PROBLEM: All of the lines below need to be copied exactly, apart from the pictures.

DATA EXTRACTS:
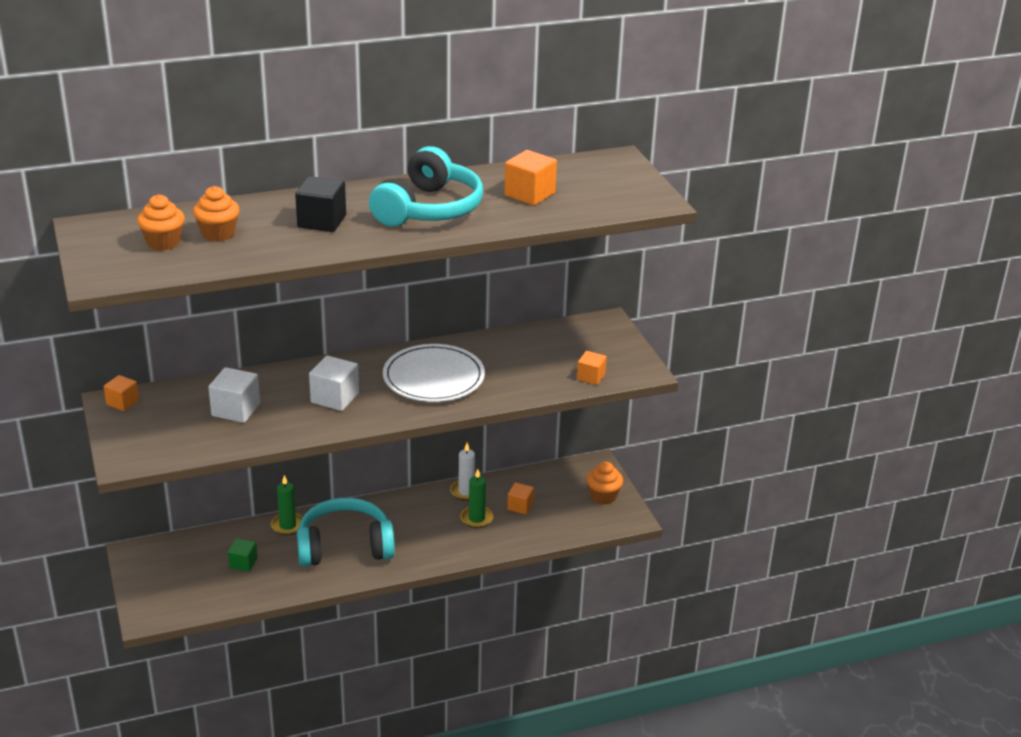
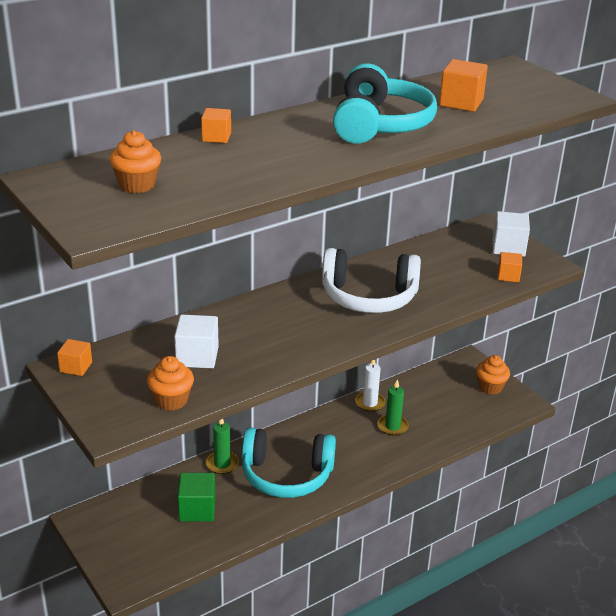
camera: 15 degrees left, 0 degrees up
(218, 234) = (189, 170): orange cupcake -> orange cupcake (171, 400)
(243, 563) = (197, 509): green cube -> green cube, size x1.57
(322, 221) = (285, 147): black cube -> none
(335, 398) = (288, 330): white cube -> white cube (508, 247)
(345, 547) = (286, 475): turquoise headphones -> turquoise headphones turned 150 degrees counterclockwise
(433, 377) = (369, 297): white plate -> white headphones
(520, 506) = (424, 408): orange cube -> orange cube (216, 137)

RESULT OF THIS TASK:
camera: 15 degrees left, 0 degrees up
(218, 234) = (189, 170): orange cupcake -> orange cupcake (171, 400)
(243, 563) = (197, 509): green cube -> green cube, size x1.57
(322, 221) = (285, 147): black cube -> none
(335, 398) = (288, 330): white cube -> white cube (508, 247)
(345, 547) = (286, 475): turquoise headphones -> turquoise headphones turned 150 degrees counterclockwise
(433, 377) = (369, 297): white plate -> white headphones
(520, 506) = (424, 408): orange cube -> orange cube (216, 137)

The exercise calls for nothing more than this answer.